▶ ASSIGNMENT
All lines holding the word "blue" are to be copied from the records beneath.
[[ INFORMATION SHOWN, beginning ]]
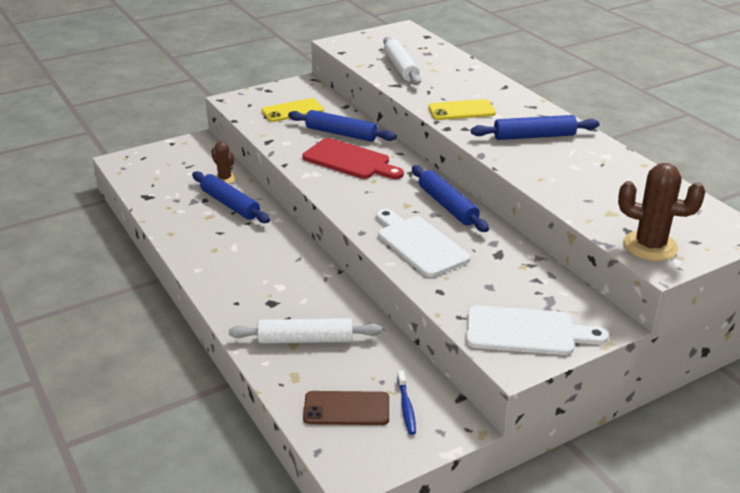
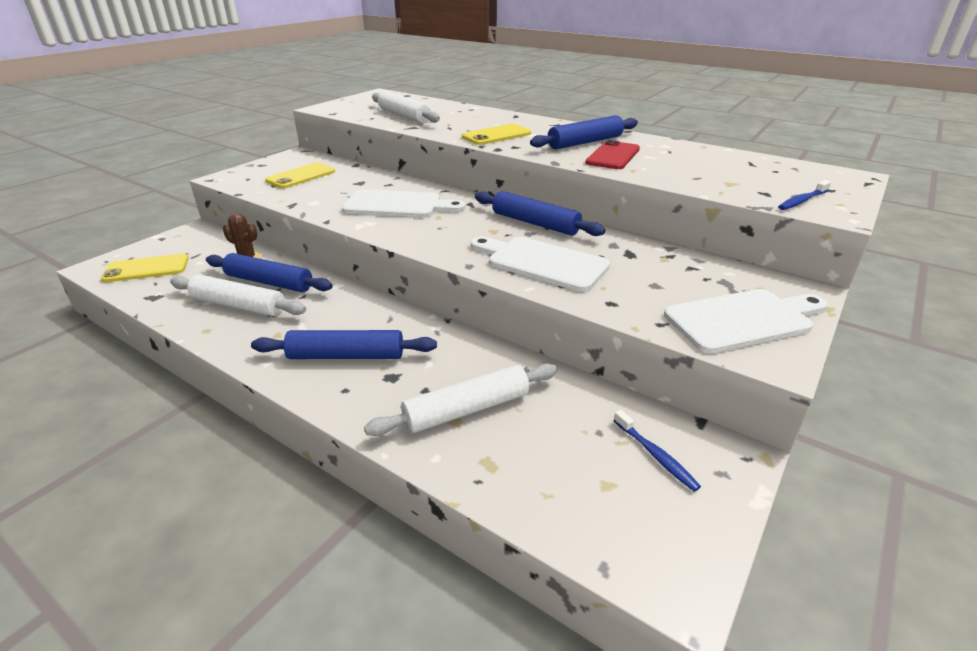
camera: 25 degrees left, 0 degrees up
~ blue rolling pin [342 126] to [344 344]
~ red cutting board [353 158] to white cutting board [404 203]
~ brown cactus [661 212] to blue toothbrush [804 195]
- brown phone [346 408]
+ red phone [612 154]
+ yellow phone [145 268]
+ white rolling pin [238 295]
[[ INFORMATION SHOWN, end ]]
▶ RESPONSE AREA
~ blue rolling pin [342 126] to [344 344]
~ brown cactus [661 212] to blue toothbrush [804 195]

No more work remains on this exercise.